**What the exercise asks**. Exclude every picture and return the remaining entries below verbatim.

== Segment start ==

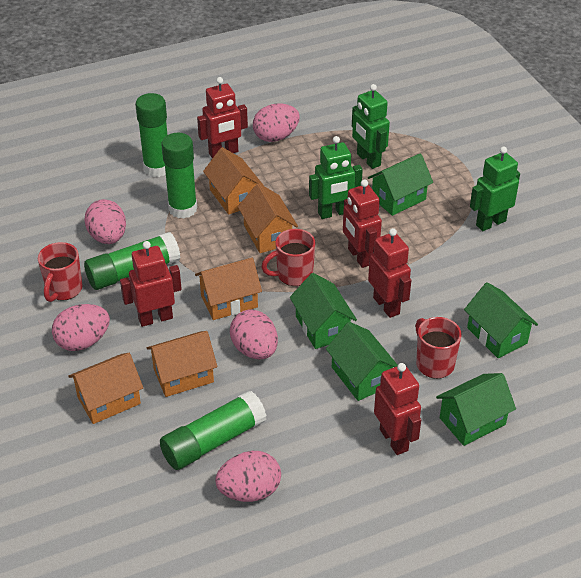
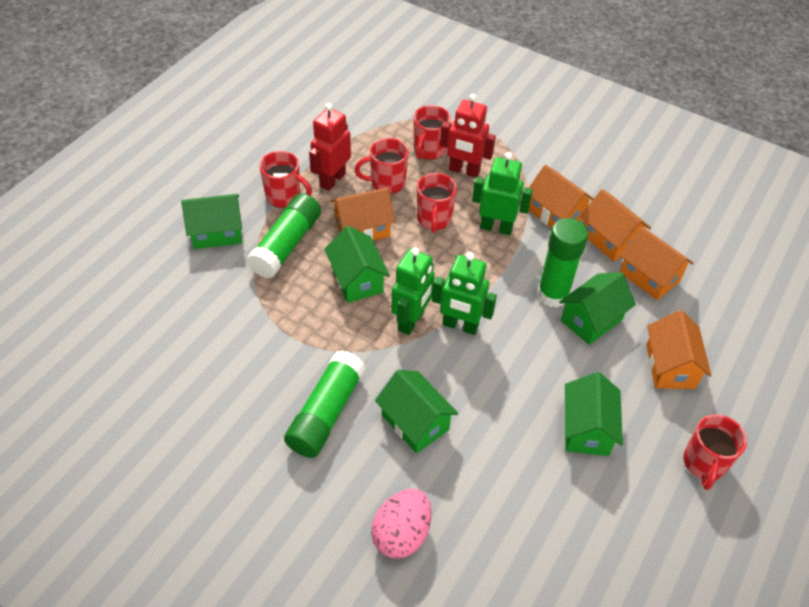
green glue stick: 4 -> 3
pink egg: 5 -> 1
red mug: 3 -> 5
red robot: 5 -> 2

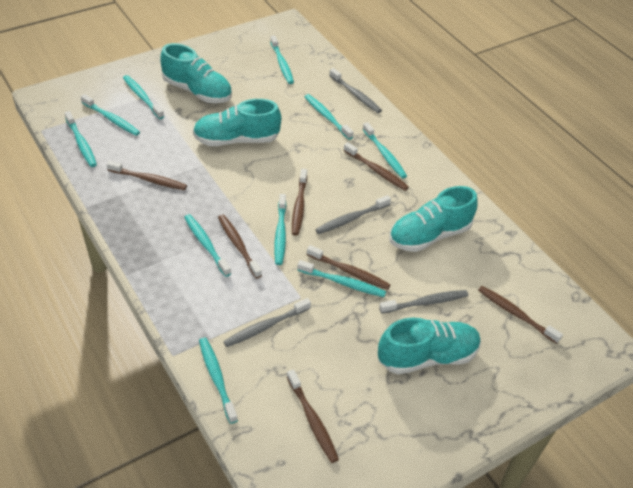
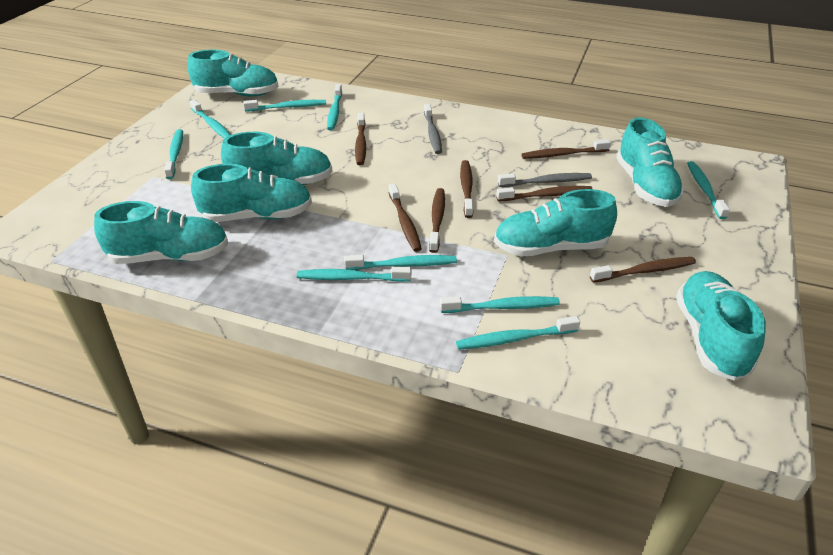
grey toothbrush: 4 -> 2
turquoise shoe: 4 -> 7
turquoise toothbrush: 10 -> 9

== Segment end ==

**Final answer**.
green glue stick: 4 -> 3
pink egg: 5 -> 1
red mug: 3 -> 5
red robot: 5 -> 2

grey toothbrush: 4 -> 2
turquoise shoe: 4 -> 7
turquoise toothbrush: 10 -> 9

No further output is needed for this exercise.